ACTION ITEM. Return the lines below that contain "azul".

EXERCISE INPUTS.
********************
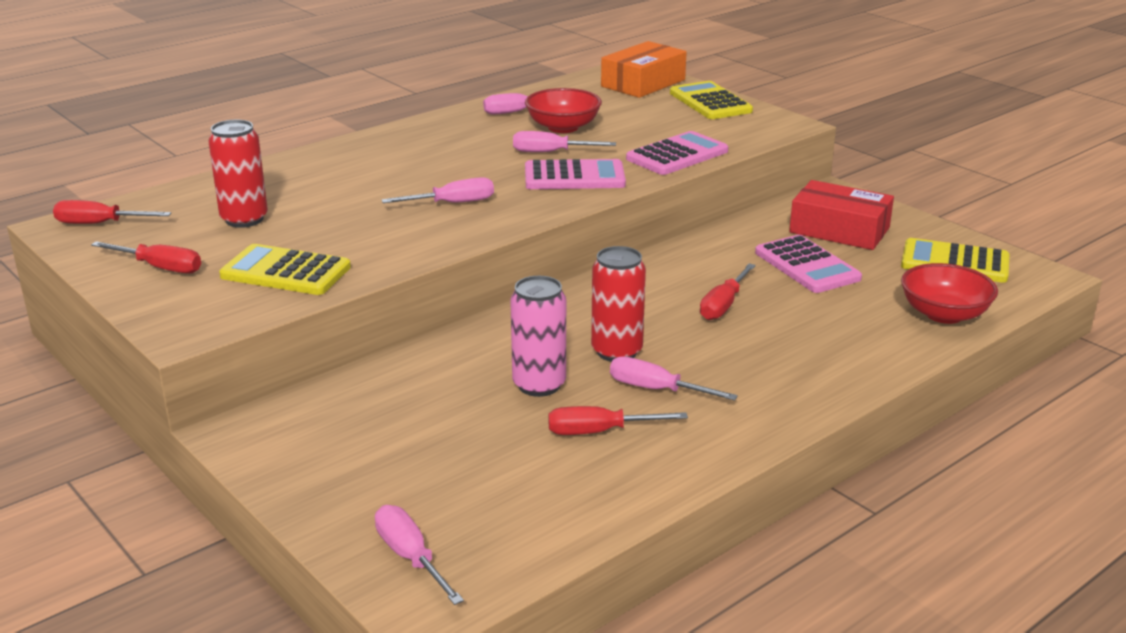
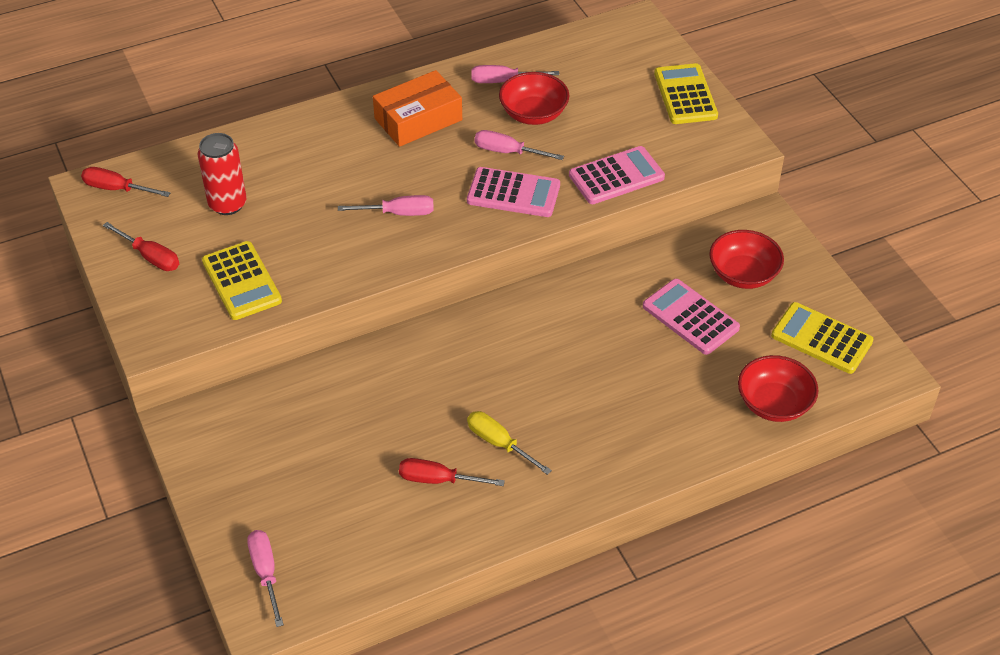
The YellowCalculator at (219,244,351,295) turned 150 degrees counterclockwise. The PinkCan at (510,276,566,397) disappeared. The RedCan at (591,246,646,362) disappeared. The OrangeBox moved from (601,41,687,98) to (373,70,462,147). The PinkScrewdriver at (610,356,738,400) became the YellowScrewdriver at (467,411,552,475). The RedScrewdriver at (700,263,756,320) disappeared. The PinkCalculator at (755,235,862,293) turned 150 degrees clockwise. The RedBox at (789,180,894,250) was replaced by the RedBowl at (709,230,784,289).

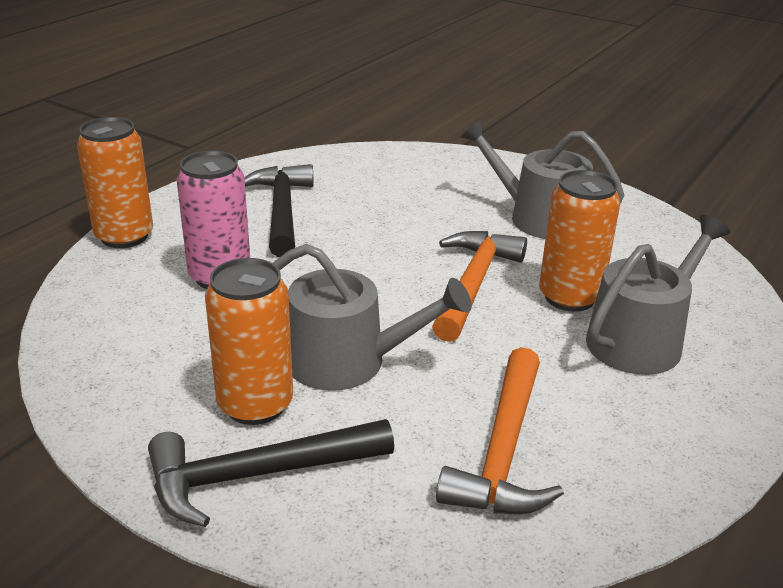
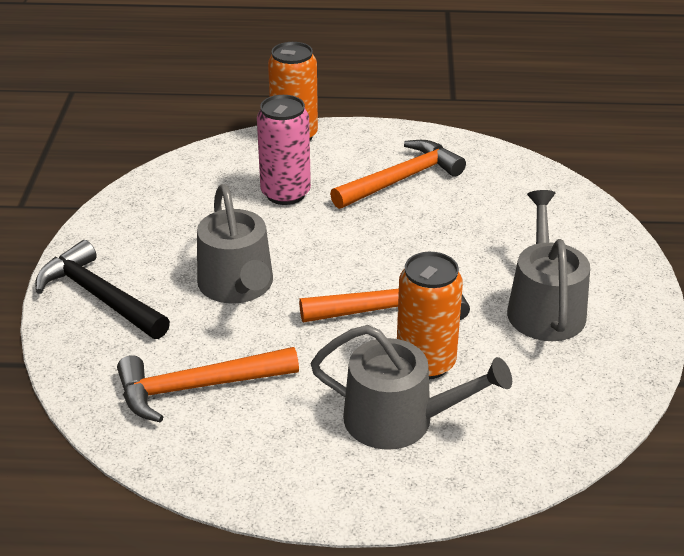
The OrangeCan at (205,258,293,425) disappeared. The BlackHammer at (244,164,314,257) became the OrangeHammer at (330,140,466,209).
********************
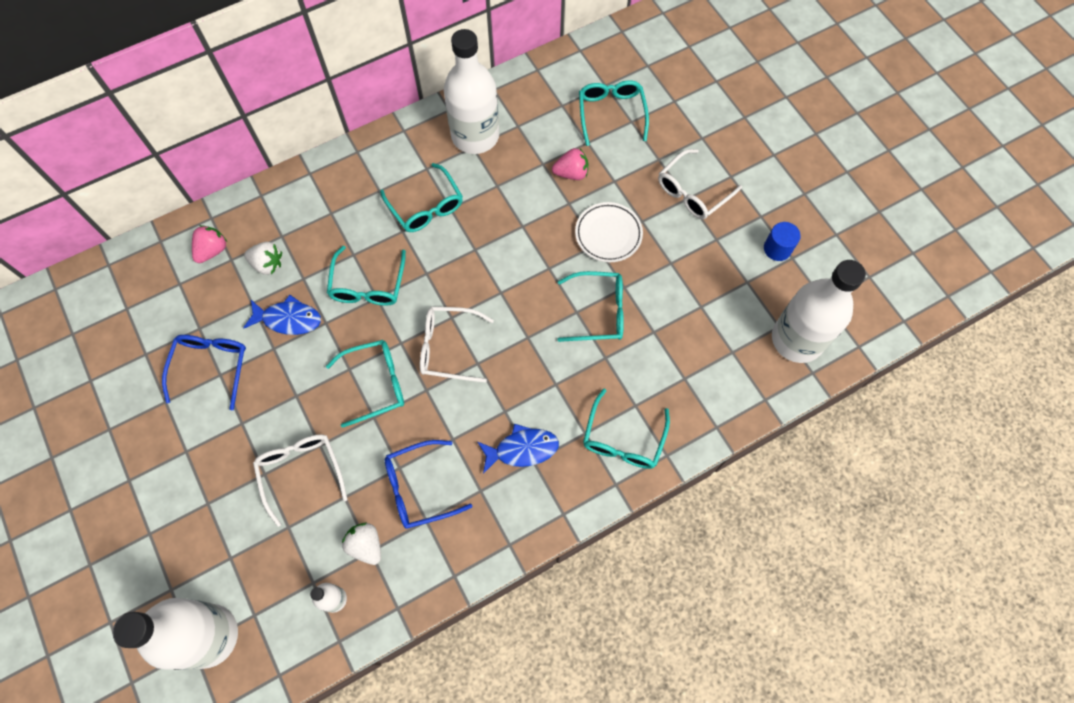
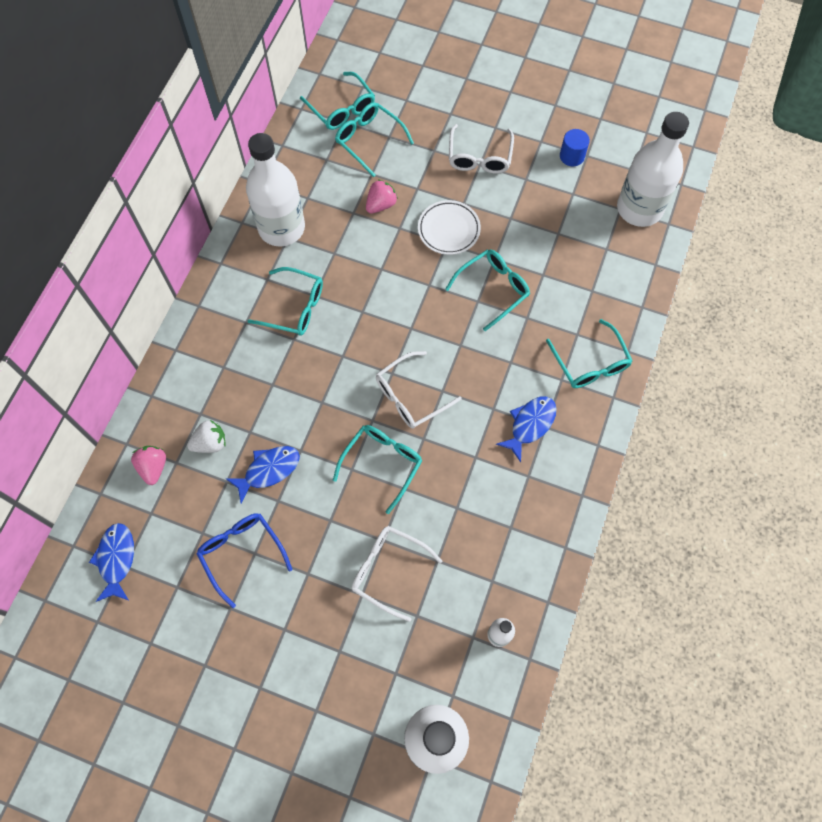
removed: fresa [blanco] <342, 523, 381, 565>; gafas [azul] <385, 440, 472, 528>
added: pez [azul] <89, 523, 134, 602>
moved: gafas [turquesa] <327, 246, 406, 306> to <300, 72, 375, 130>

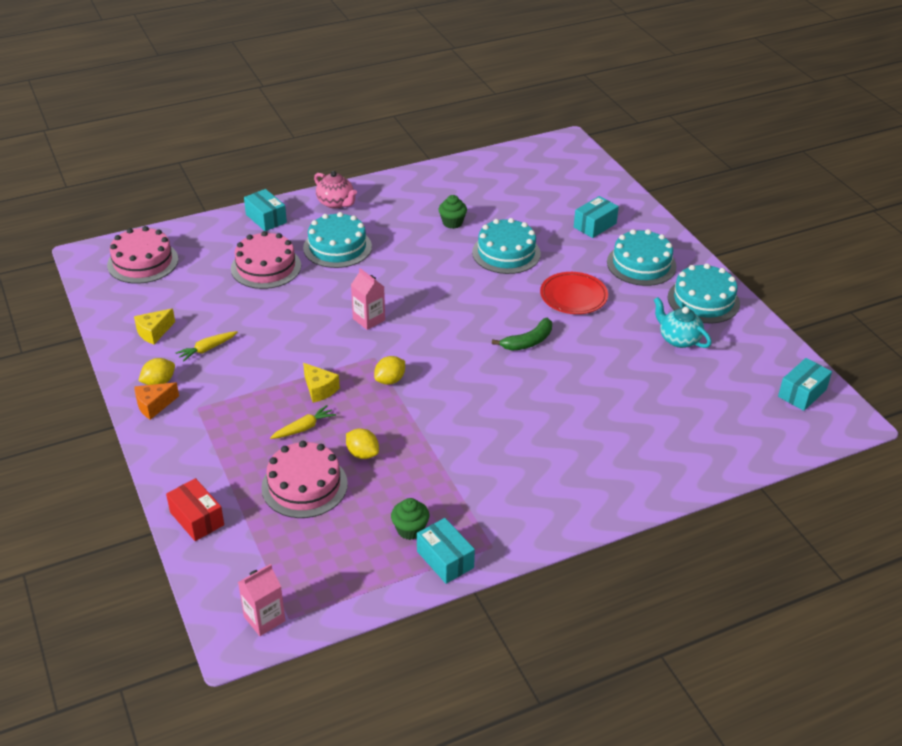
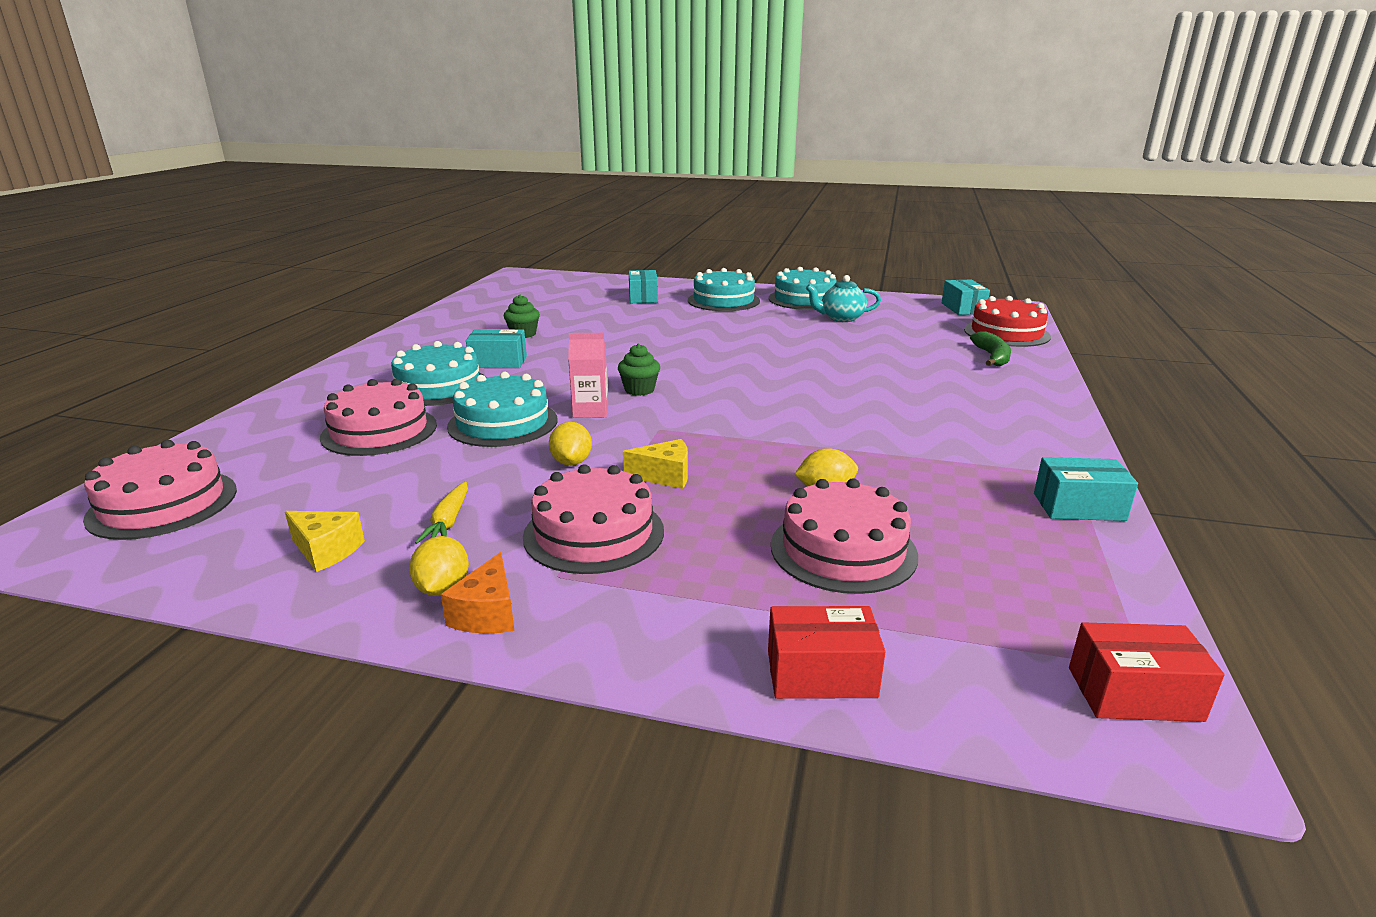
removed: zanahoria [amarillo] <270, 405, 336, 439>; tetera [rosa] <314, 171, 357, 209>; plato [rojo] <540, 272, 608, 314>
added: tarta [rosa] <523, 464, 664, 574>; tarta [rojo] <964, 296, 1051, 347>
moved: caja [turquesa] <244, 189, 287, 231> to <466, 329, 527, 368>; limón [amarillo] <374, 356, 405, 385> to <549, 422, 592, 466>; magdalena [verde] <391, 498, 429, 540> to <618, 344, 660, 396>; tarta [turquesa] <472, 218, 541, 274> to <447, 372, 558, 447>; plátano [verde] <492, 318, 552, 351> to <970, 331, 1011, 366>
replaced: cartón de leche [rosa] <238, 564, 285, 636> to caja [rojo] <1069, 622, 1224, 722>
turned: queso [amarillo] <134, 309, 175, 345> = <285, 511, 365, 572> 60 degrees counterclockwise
********************
RESPONSE AREA.
removed: fresa [blanco] <342, 523, 381, 565>; gafas [azul] <385, 440, 472, 528>
added: pez [azul] <89, 523, 134, 602>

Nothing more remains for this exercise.